▶ _TASK REQUIREMENTS_:
Among the entries below, find the line with "cyan line: (29, 88) -> (17, 92), turned 49", then quote it and each following line up to and including the line with "cyan square: (301, 196) -> (575, 237), moved", and nothing else.

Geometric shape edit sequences
== == ==

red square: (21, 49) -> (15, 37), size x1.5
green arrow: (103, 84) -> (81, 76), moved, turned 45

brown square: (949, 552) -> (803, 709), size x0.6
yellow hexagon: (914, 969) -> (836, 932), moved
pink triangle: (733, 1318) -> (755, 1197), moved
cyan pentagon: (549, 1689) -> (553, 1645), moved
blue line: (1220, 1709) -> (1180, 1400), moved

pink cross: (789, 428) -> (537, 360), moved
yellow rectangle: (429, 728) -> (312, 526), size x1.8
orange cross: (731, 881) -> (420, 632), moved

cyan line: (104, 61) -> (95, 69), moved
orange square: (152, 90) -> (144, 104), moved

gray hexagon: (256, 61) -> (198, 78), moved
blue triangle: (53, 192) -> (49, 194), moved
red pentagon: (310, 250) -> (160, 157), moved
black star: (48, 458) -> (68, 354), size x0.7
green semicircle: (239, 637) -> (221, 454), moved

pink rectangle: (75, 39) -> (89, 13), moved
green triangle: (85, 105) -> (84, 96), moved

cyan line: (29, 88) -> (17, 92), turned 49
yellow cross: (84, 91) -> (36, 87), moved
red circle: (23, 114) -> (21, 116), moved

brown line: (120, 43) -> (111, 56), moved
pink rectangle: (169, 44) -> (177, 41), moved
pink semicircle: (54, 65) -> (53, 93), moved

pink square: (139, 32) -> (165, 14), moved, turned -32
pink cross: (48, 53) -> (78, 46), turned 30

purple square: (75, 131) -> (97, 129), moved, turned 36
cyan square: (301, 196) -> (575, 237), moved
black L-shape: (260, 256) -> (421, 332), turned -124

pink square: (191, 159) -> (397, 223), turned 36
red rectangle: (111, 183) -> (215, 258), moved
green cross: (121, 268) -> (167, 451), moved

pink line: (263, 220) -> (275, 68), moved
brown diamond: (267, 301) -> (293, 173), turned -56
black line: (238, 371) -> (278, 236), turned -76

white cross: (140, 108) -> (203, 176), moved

== == ==

▶ _SOLUTION TO THIS TASK_:
cyan line: (29, 88) -> (17, 92), turned 49
yellow cross: (84, 91) -> (36, 87), moved
red circle: (23, 114) -> (21, 116), moved

brown line: (120, 43) -> (111, 56), moved
pink rectangle: (169, 44) -> (177, 41), moved
pink semicircle: (54, 65) -> (53, 93), moved

pink square: (139, 32) -> (165, 14), moved, turned -32
pink cross: (48, 53) -> (78, 46), turned 30

purple square: (75, 131) -> (97, 129), moved, turned 36
cyan square: (301, 196) -> (575, 237), moved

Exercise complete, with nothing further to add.